_The task_
Locate the line with "IC5: NOR 74HC02" in the material. Copy that line and each one after it, through the last, exactly and with nothing else.
Record set section start
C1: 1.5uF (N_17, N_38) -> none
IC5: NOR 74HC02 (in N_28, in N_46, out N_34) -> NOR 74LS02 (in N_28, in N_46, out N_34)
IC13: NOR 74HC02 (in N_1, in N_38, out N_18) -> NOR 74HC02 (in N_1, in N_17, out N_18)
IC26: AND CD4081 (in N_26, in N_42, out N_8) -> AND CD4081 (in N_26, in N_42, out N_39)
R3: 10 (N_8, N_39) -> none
Record set section end
_Response for this exercise_
IC5: NOR 74HC02 (in N_28, in N_46, out N_34) -> NOR 74LS02 (in N_28, in N_46, out N_34)
IC13: NOR 74HC02 (in N_1, in N_38, out N_18) -> NOR 74HC02 (in N_1, in N_17, out N_18)
IC26: AND CD4081 (in N_26, in N_42, out N_8) -> AND CD4081 (in N_26, in N_42, out N_39)
R3: 10 (N_8, N_39) -> none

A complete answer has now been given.